Requirement → Check each line of the material. Copy those containing "camera".

--- Data provided Enclosed Below ---

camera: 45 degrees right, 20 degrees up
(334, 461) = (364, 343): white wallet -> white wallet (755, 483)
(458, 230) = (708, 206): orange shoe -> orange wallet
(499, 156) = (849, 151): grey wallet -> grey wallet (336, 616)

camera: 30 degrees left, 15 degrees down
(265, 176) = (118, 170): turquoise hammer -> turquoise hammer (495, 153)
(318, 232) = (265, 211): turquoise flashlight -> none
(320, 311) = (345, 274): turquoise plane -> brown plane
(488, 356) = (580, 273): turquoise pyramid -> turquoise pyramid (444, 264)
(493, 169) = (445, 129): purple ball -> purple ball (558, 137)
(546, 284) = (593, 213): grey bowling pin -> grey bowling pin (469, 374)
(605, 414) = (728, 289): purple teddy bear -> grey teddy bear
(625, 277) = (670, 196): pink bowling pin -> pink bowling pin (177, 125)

--- End of Enclosed Data provided ---

Reply to the exercise →
camera: 45 degrees right, 20 degrees up
camera: 30 degrees left, 15 degrees down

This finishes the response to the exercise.